Records from a data source >>
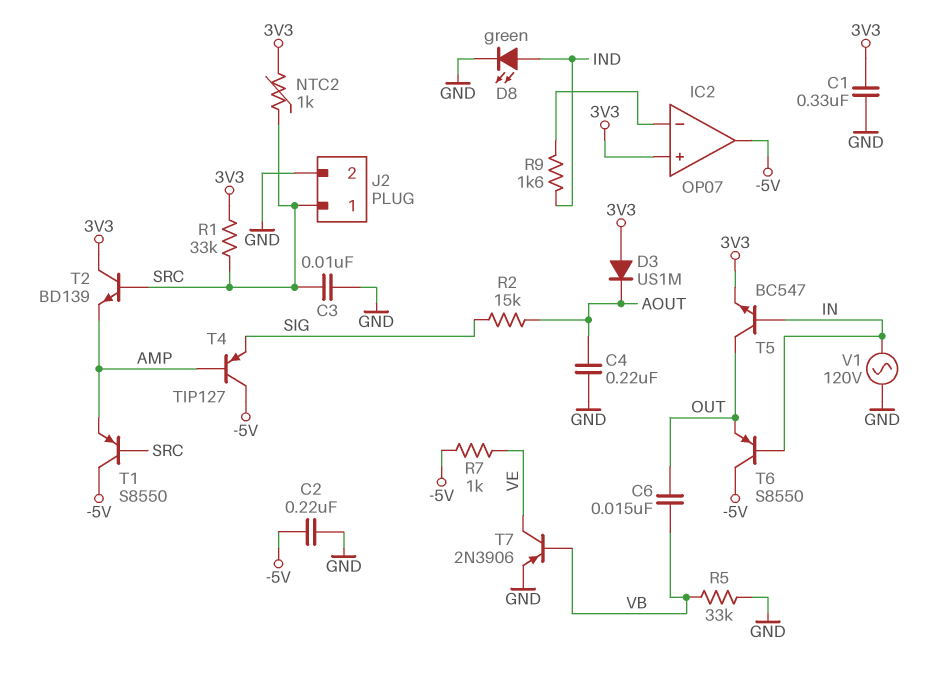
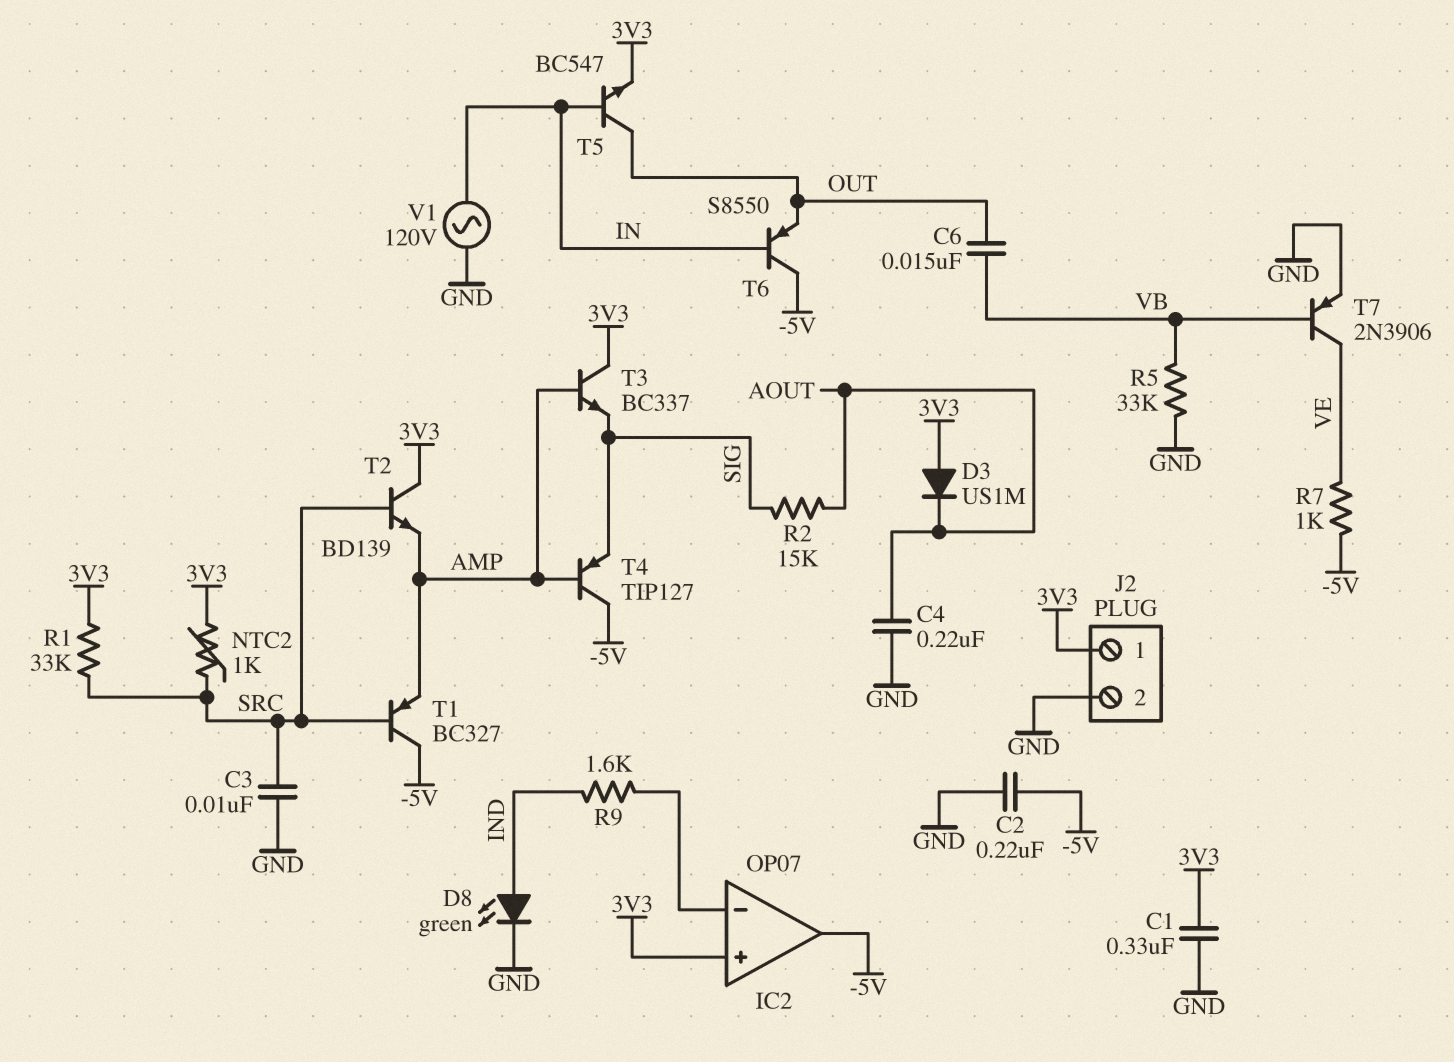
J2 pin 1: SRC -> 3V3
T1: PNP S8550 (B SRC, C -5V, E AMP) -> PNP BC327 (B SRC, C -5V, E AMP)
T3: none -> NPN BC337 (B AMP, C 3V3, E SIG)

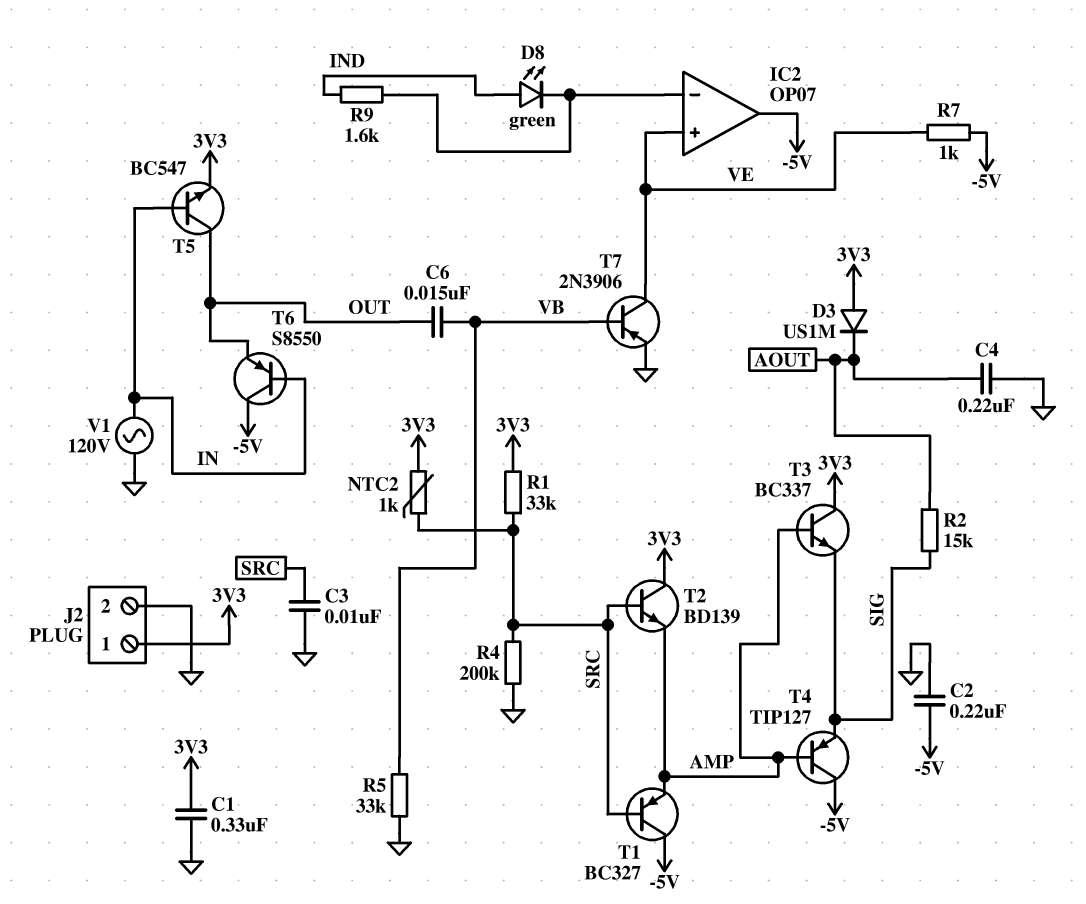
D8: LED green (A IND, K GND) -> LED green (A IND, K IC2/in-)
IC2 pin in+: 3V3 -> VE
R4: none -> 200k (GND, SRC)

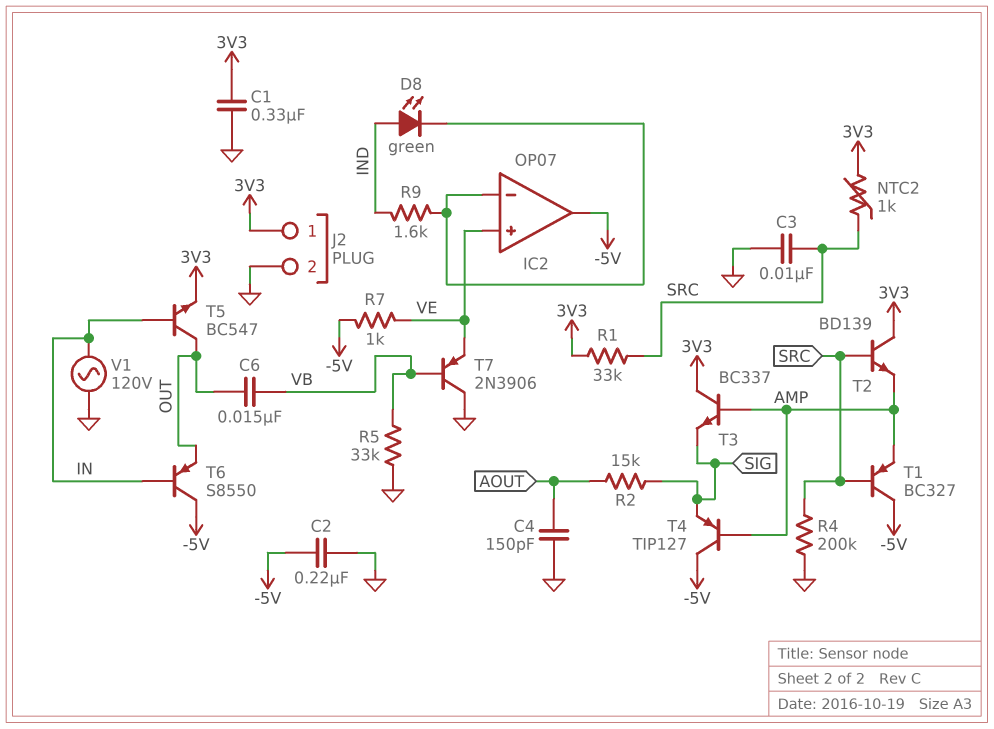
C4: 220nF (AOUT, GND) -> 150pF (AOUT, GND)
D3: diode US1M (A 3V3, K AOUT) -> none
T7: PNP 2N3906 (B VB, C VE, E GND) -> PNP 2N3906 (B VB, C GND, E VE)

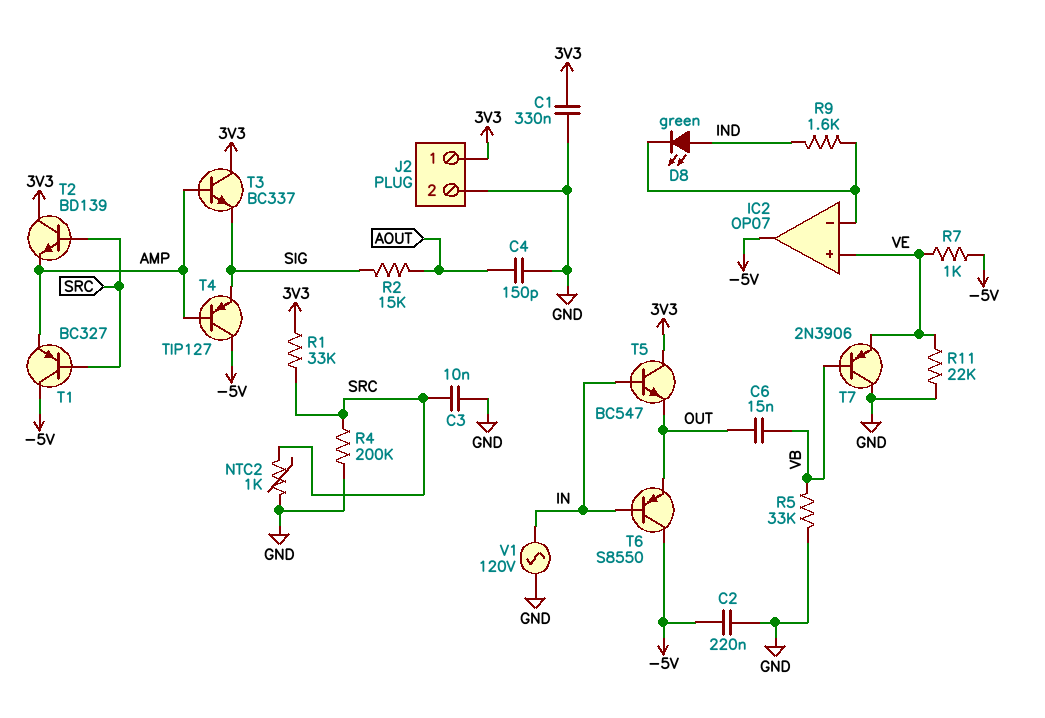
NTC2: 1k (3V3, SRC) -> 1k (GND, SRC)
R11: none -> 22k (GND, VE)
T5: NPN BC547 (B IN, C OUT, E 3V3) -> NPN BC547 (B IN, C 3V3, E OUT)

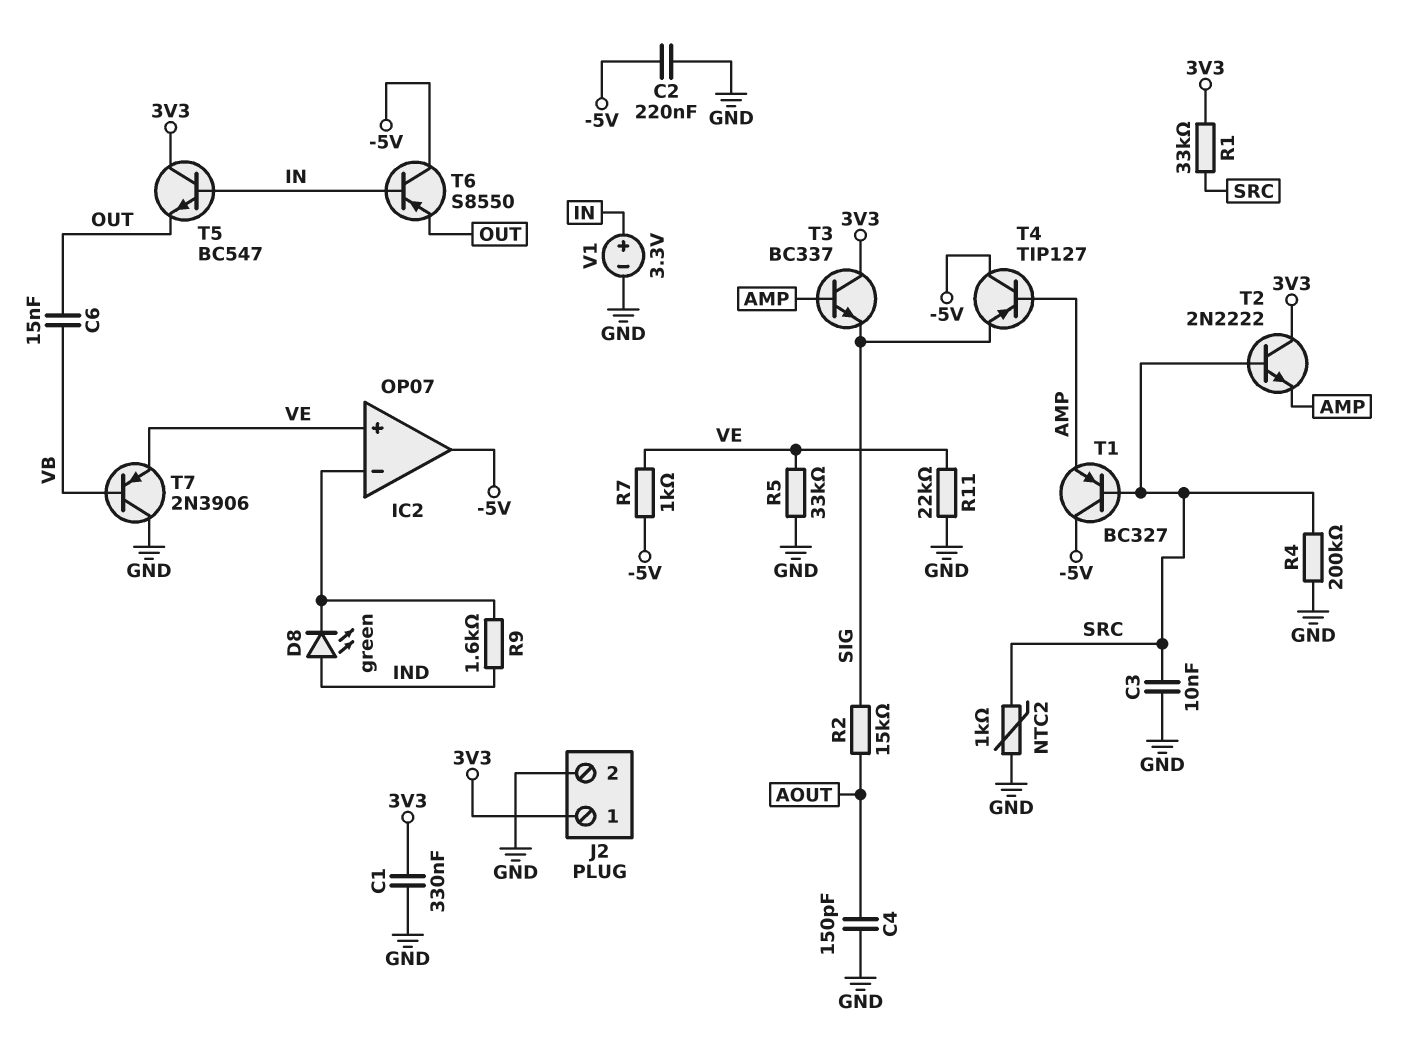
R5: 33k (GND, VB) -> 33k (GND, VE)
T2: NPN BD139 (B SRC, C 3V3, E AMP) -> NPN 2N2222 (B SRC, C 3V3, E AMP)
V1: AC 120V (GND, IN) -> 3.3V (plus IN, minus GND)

Task instructions >>
Show every line of the records above that contains the word "AOUT".

Answer section >>
C4: 220nF (AOUT, GND) -> 150pF (AOUT, GND)
D3: diode US1M (A 3V3, K AOUT) -> none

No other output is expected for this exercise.